**WORK ORDER:** If pictures appear in the lines below, skip them and copy exactly the lines from the one containing "gray hexagon: moved 5 px right, 3 px down" through the one containing "cyan line: moved 15 px left, 1 px down", and nothing else.

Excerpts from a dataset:
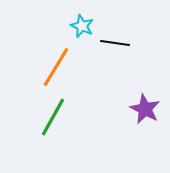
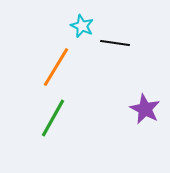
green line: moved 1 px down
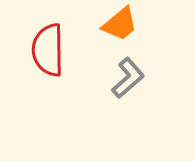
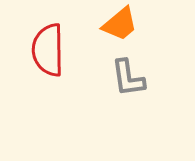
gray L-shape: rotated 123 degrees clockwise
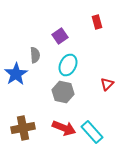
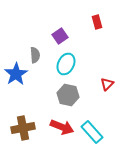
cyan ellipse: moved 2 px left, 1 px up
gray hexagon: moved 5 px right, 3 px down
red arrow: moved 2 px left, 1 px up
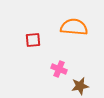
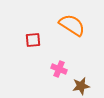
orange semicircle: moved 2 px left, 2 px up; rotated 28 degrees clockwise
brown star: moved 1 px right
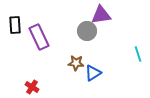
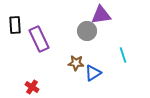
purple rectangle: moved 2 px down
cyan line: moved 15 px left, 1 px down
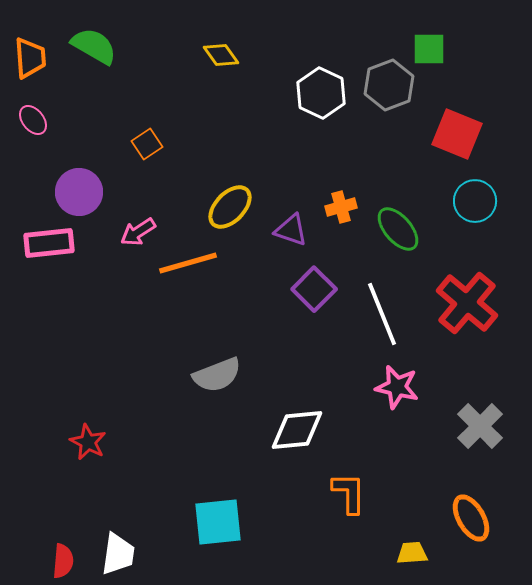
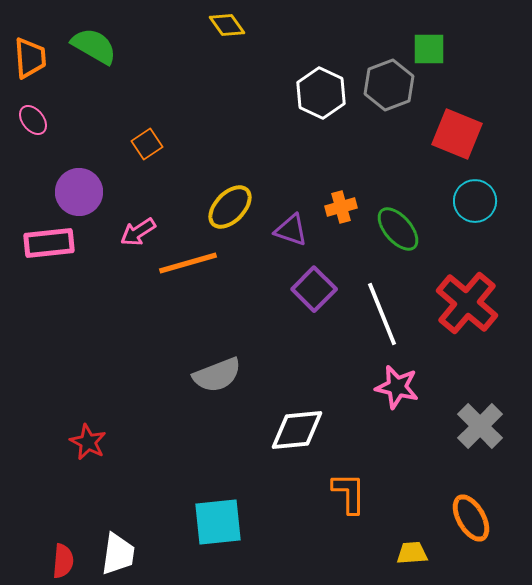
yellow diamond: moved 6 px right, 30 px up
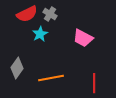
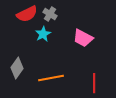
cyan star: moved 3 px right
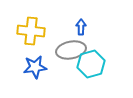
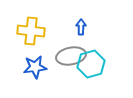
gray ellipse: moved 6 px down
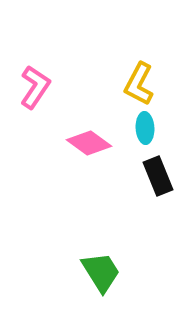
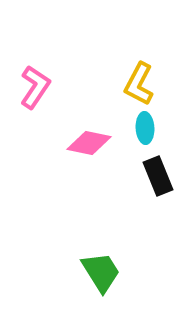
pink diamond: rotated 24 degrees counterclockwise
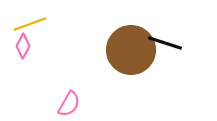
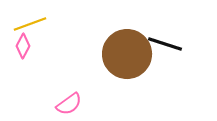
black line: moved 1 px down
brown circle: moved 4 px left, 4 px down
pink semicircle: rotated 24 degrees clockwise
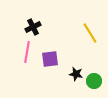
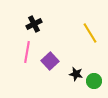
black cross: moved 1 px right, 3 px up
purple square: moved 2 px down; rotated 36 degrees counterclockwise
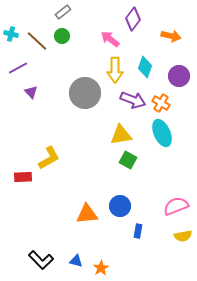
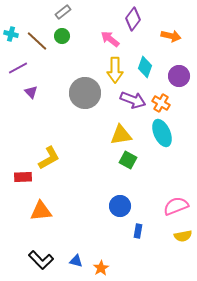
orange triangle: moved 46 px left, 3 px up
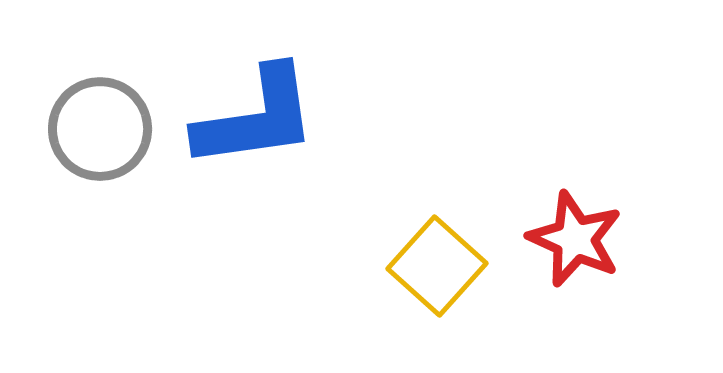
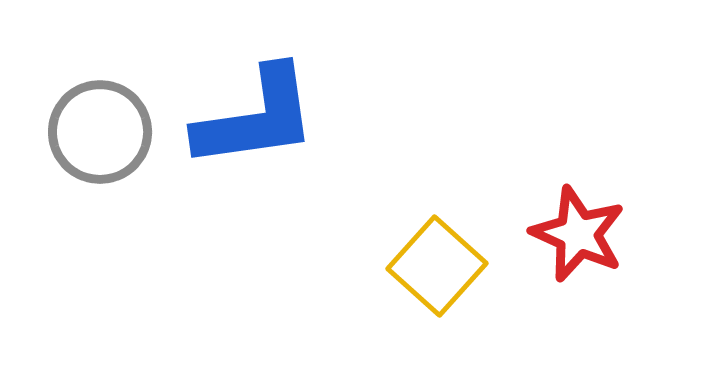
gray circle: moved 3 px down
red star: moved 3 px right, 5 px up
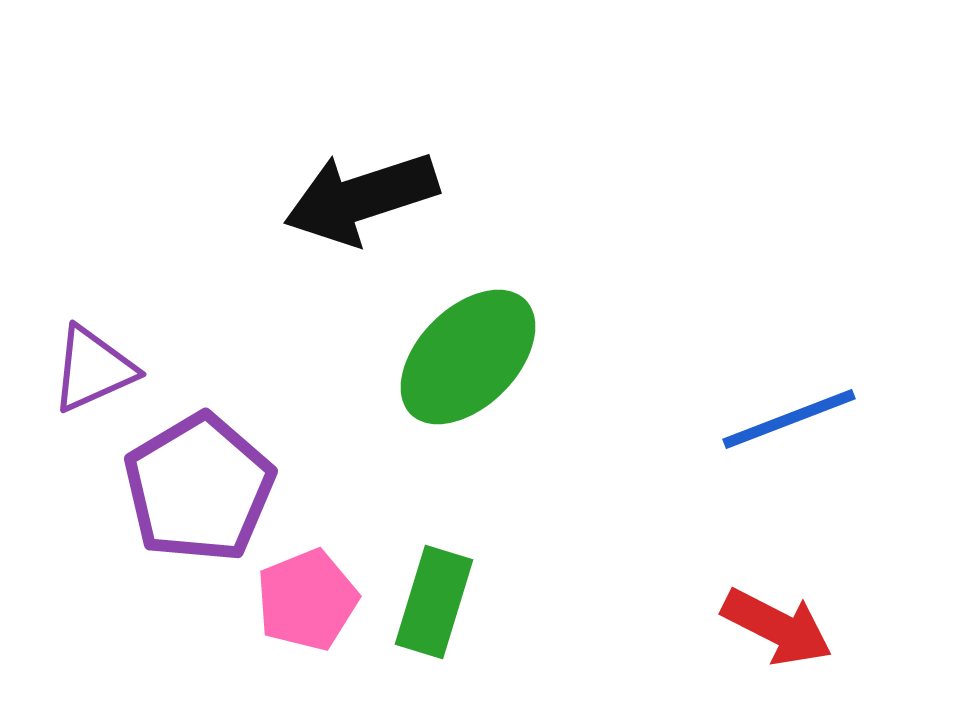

**SOLVED EXERCISE:**
gray hexagon: moved 5 px right, 3 px down
red arrow: moved 2 px left, 1 px up
orange semicircle: moved 2 px left, 2 px up; rotated 28 degrees clockwise
brown star: moved 1 px right
purple rectangle: moved 2 px down
cyan line: moved 15 px left, 1 px down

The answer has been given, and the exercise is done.